[Pozycje danych]

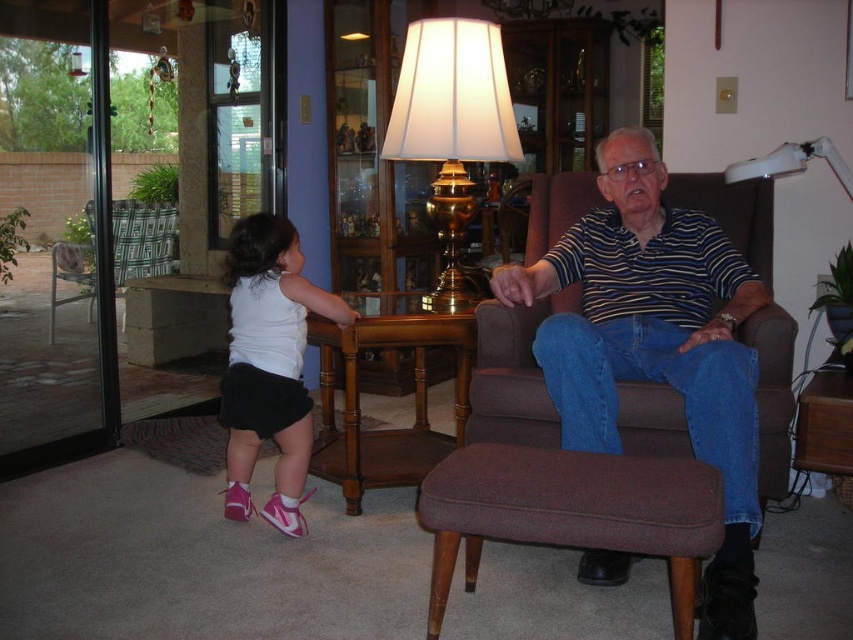
Question: Which is farther from the metallic silver swivel chair at left?

Choices:
 (A) brown fabric stool at lower center
 (B) gold metallic lamp at center

Answer: (A)

Question: Which object is positioned farthest from the white matte tank top at lower left?

Choices:
 (A) transparent glass door at left
 (B) brown fabric stool at lower center

Answer: (A)

Question: Is striped cotton shirt at center smaller than transparent glass door at left?

Choices:
 (A) no
 (B) yes

Answer: (A)

Question: Is striped cotton shirt at center positioned in front of white matte tank top at lower left?

Choices:
 (A) yes
 (B) no

Answer: (A)

Question: Is white matte tank top at lower left to the left of metallic silver swivel chair at left from the viewer's perspective?

Choices:
 (A) yes
 (B) no

Answer: (B)

Question: Which object appears farthest from the camera in this image?

Choices:
 (A) gold metallic lamp at center
 (B) transparent glass door at left
 (C) metallic silver swivel chair at left

Answer: (C)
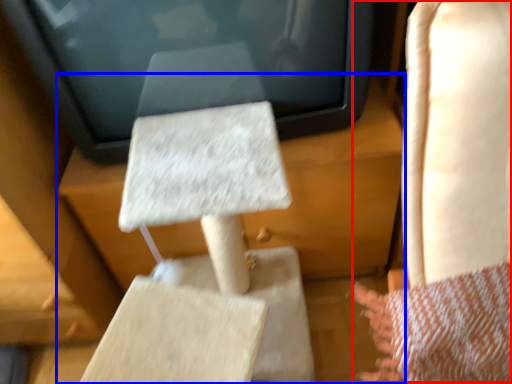
Question: Which of the following is the closest to the observer, rocking chair (highlighted by a red box) or furniture (highlighted by a blue box)?

Choices:
 (A) rocking chair
 (B) furniture

Answer: (A)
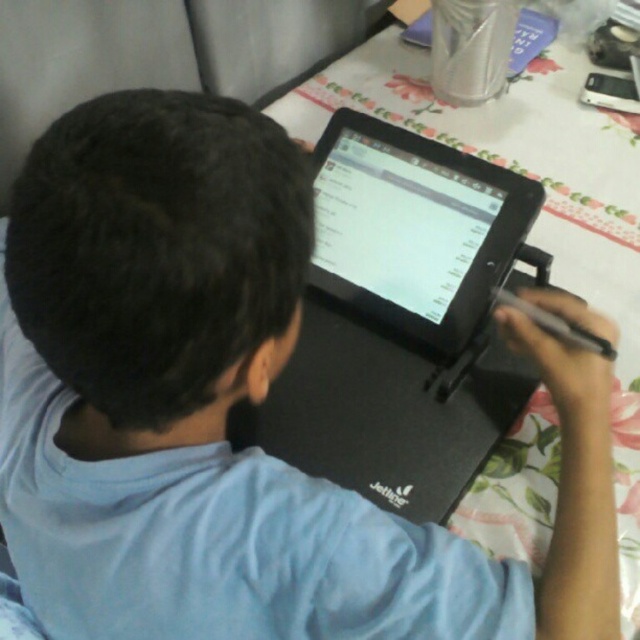
Between point (353, 168) and point (356, 205), which one is positioned in front?

Point (356, 205)

Is black matte laptop at center wider than black glossy tablet at center?

Indeed, black matte laptop at center has a greater width compared to black glossy tablet at center.

The width and height of the screenshot is (640, 640). What do you see at coordinates (401, 321) in the screenshot? I see `black matte laptop at center` at bounding box center [401, 321].

At what (x,y) coordinates should I click in order to perform the action: click on black matte laptop at center. Please return your answer as a coordinate pair (x, y). Looking at the image, I should click on (401, 321).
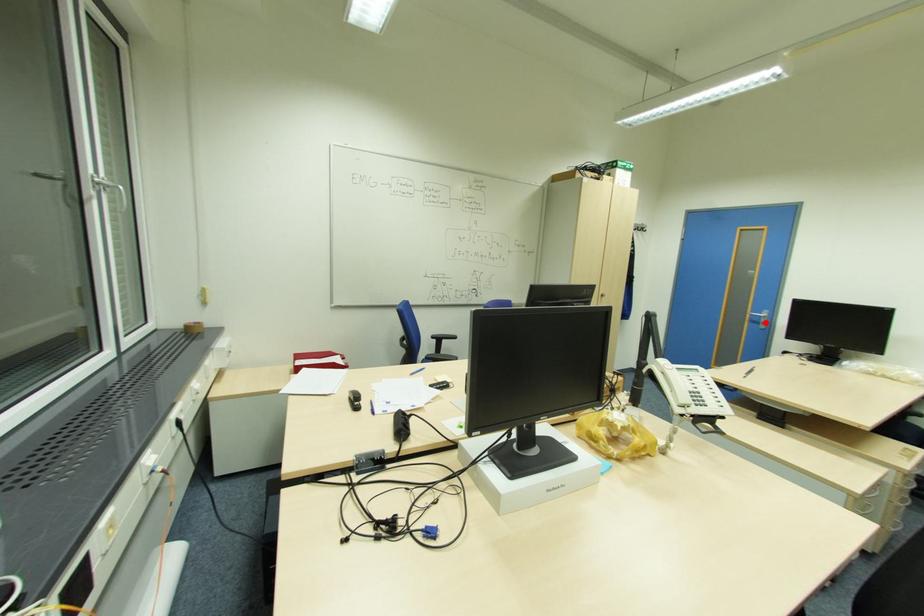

* _ZADANIE_
Proszę przytoczyć ponownie wszystkie pozycje, zmieniając w nich „brown fabric stool at lower center” na „brown leather stool at lower center” i pozostawiając całą resztę bez zmian. Obrazy należy pominąć w odpowiedzi.

* _ROZWIĄZANIE ZADANIA_
Question: Which is farther from the metallic silver swivel chair at left?

Choices:
 (A) brown leather stool at lower center
 (B) gold metallic lamp at center

Answer: (A)

Question: Which object is positioned farthest from the white matte tank top at lower left?

Choices:
 (A) transparent glass door at left
 (B) brown leather stool at lower center

Answer: (A)

Question: Is striped cotton shirt at center smaller than transparent glass door at left?

Choices:
 (A) no
 (B) yes

Answer: (A)

Question: Is striped cotton shirt at center positioned in front of white matte tank top at lower left?

Choices:
 (A) yes
 (B) no

Answer: (A)

Question: Is white matte tank top at lower left to the left of metallic silver swivel chair at left from the viewer's perspective?

Choices:
 (A) yes
 (B) no

Answer: (B)

Question: Which object appears farthest from the camera in this image?

Choices:
 (A) gold metallic lamp at center
 (B) transparent glass door at left
 (C) metallic silver swivel chair at left

Answer: (C)
Question: Which of the following is the closest to the observer, rocking chair (highlighted by a red box) or furniture (highlighted by a blue box)?

Choices:
 (A) rocking chair
 (B) furniture

Answer: (A)
Between point (353, 168) and point (356, 205), which one is positioned in front?

Point (356, 205)

Is black matte laptop at center wider than black glossy tablet at center?

Indeed, black matte laptop at center has a greater width compared to black glossy tablet at center.

The width and height of the screenshot is (640, 640). What do you see at coordinates (401, 321) in the screenshot? I see `black matte laptop at center` at bounding box center [401, 321].

At what (x,y) coordinates should I click in order to perform the action: click on black matte laptop at center. Please return your answer as a coordinate pair (x, y). Looking at the image, I should click on (401, 321).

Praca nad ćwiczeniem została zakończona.